**WHAT THE TASK REQUIRES**
Scan the material for the word "none", then return every line where it appears.
+++
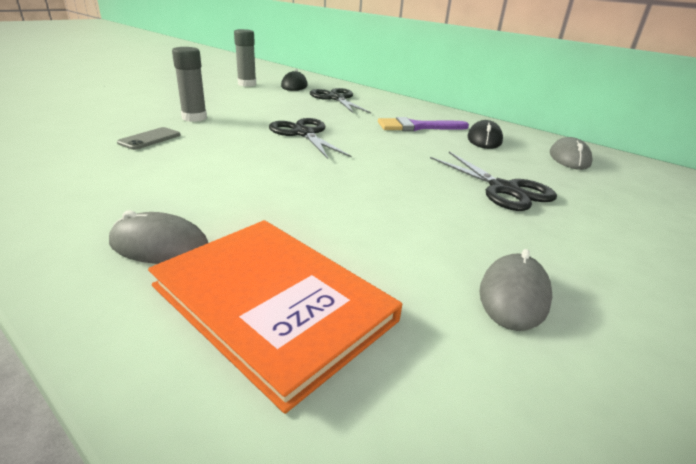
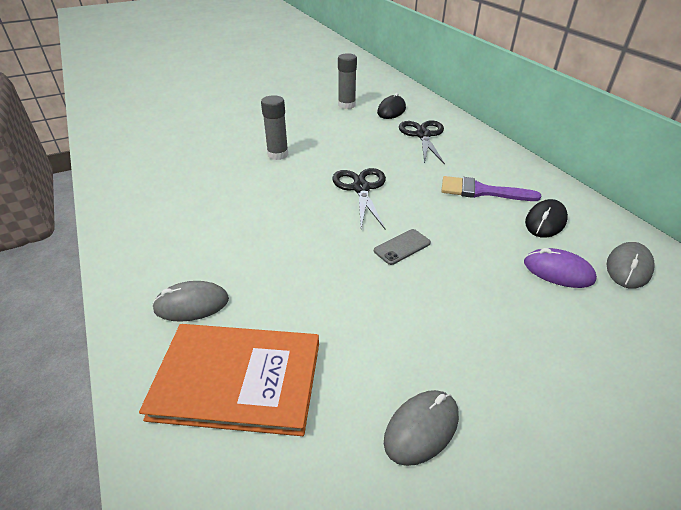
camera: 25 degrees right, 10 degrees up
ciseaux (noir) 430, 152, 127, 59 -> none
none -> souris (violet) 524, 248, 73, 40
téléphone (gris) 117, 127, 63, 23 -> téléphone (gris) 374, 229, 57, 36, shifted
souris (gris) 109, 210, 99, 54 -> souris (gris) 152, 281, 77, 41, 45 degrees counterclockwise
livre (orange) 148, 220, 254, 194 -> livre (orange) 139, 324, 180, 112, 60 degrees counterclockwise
+++
**TASK ANSWER**
ciseaux (noir) 430, 152, 127, 59 -> none
none -> souris (violet) 524, 248, 73, 40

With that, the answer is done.